- **ABOUT THIS EXERCISE**: Start at the line below containing "MIC2 pin OUT: D0 -> D2" and stop at the line containing "SD3 pin MOSI: D6 -> D2". Repeat every line of that stretch exactly, and nothing outside it.

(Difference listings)
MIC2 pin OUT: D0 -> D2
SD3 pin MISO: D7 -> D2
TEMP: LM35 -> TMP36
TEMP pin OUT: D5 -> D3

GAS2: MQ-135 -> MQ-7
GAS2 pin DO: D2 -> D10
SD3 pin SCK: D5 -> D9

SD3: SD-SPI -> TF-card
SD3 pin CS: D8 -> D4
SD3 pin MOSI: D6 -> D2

...

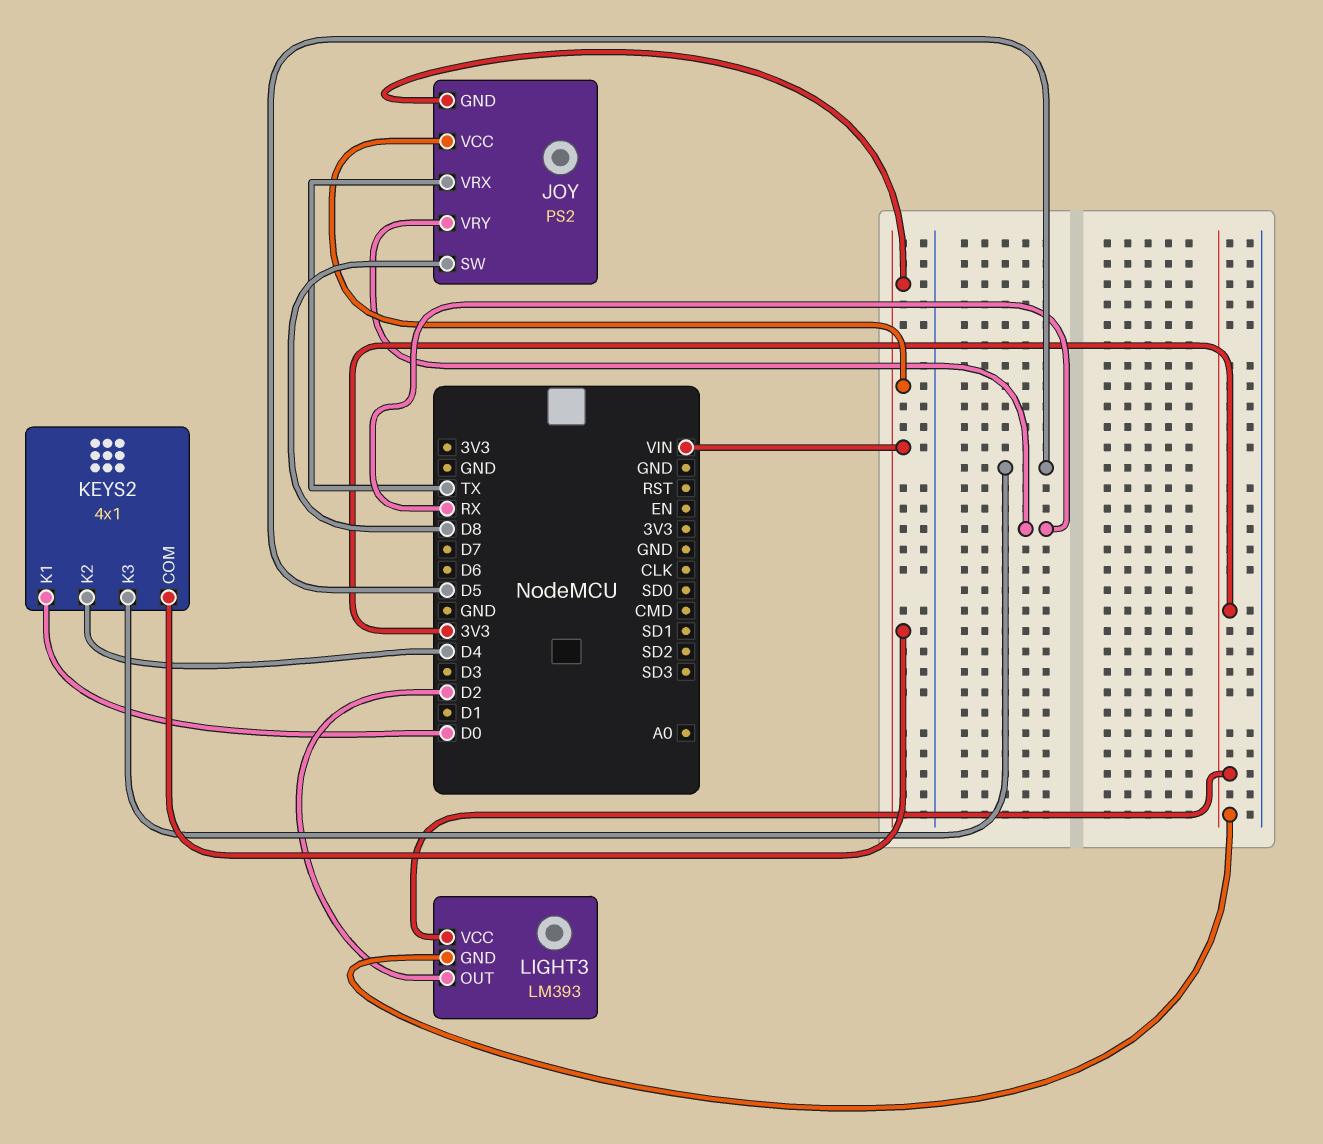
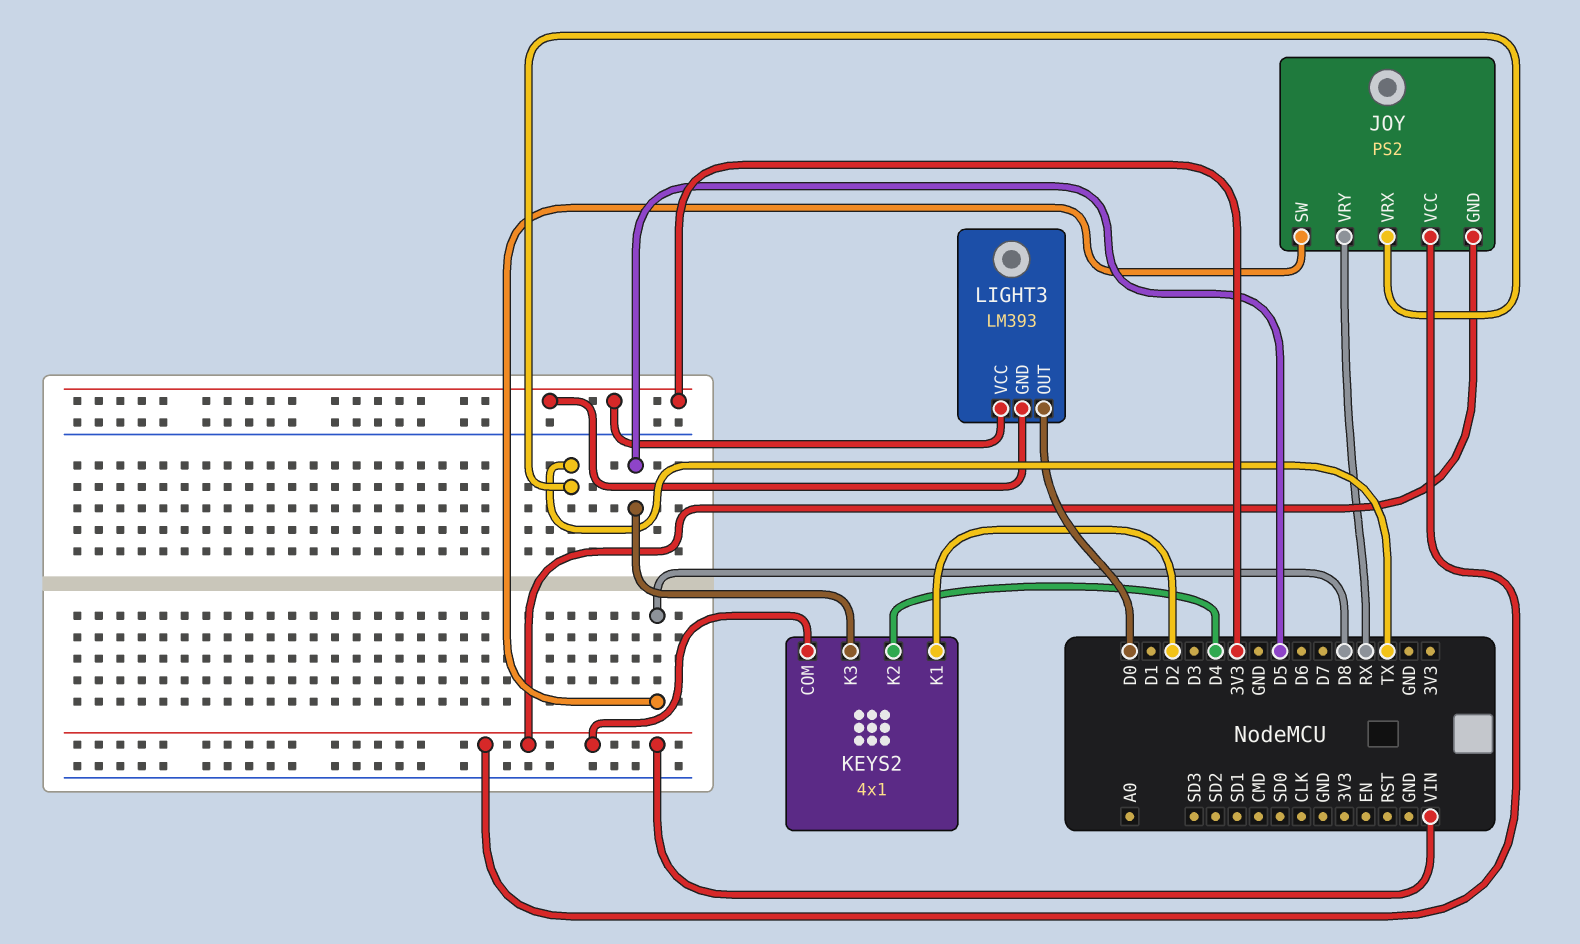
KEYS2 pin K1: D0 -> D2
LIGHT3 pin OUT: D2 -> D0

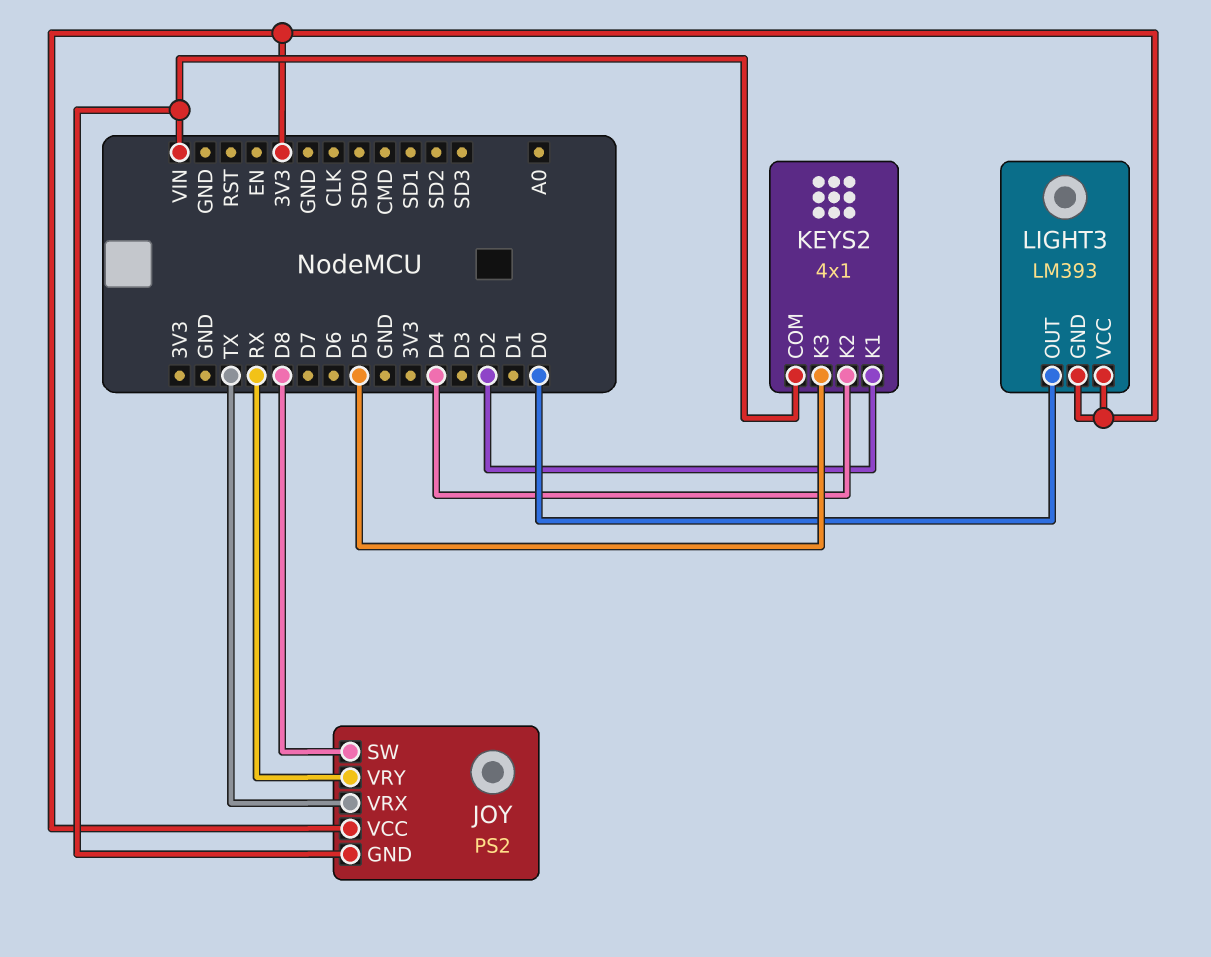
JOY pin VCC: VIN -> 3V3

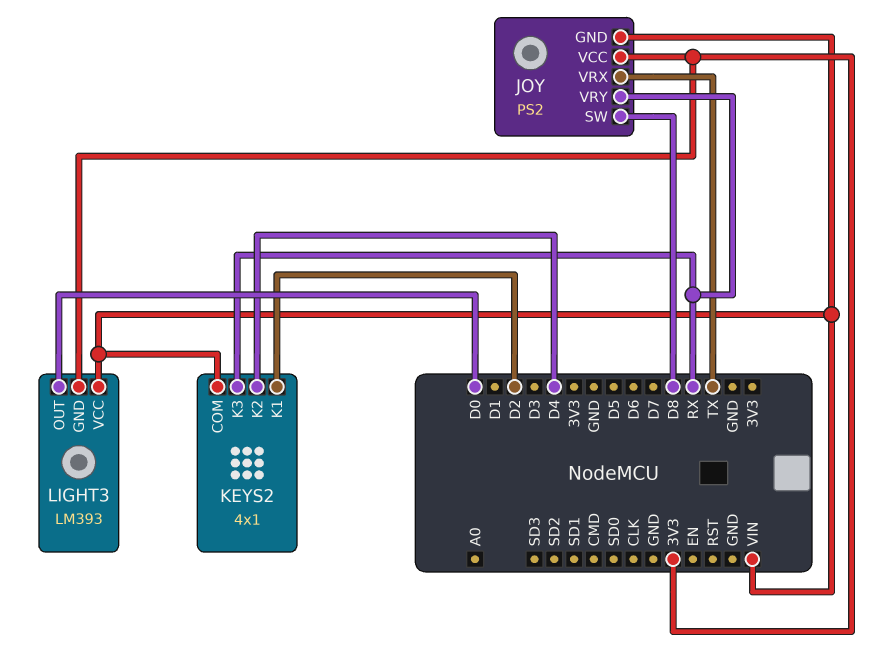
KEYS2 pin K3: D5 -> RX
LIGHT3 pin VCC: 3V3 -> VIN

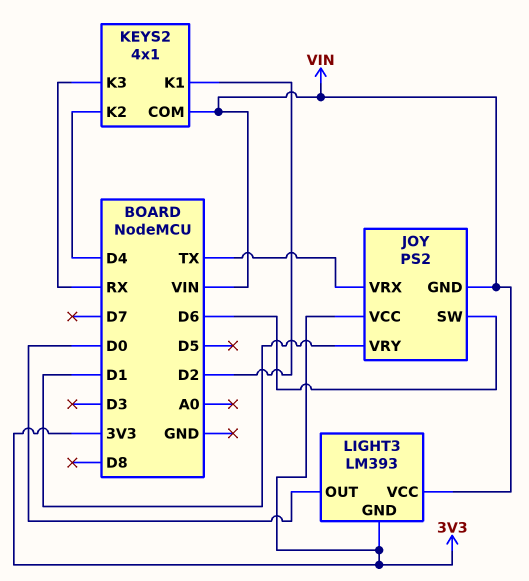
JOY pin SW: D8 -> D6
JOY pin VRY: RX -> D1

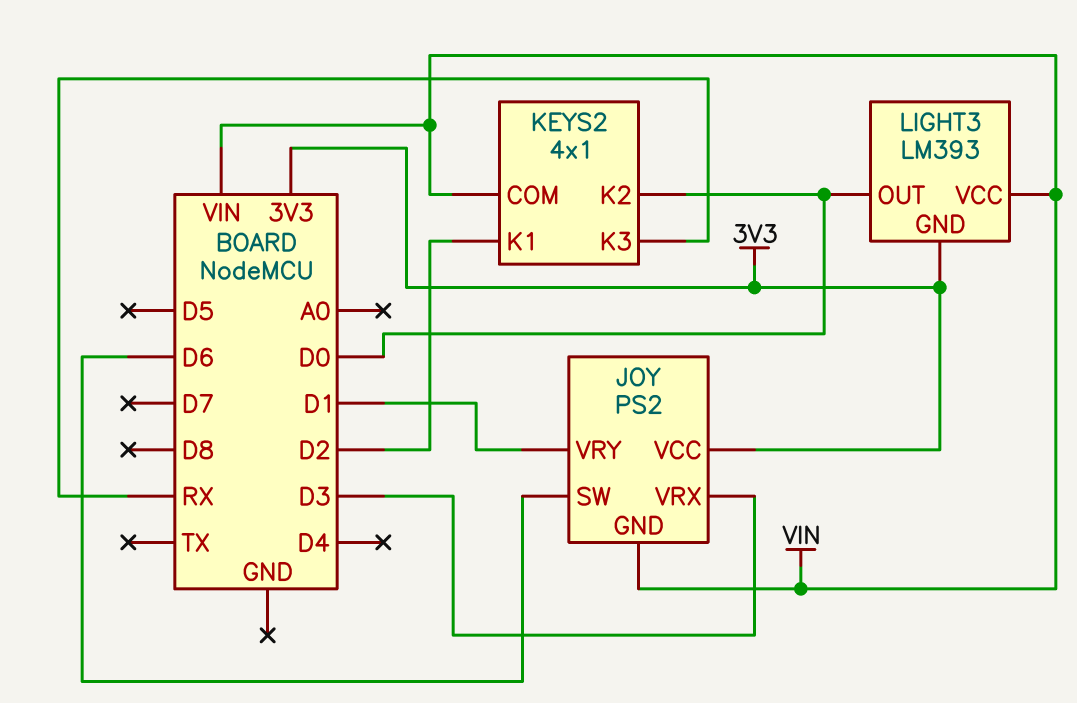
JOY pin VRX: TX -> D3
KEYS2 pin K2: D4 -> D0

- **YOUR RESPONSE**:
MIC2 pin OUT: D0 -> D2
SD3 pin MISO: D7 -> D2
TEMP: LM35 -> TMP36
TEMP pin OUT: D5 -> D3

GAS2: MQ-135 -> MQ-7
GAS2 pin DO: D2 -> D10
SD3 pin SCK: D5 -> D9

SD3: SD-SPI -> TF-card
SD3 pin CS: D8 -> D4
SD3 pin MOSI: D6 -> D2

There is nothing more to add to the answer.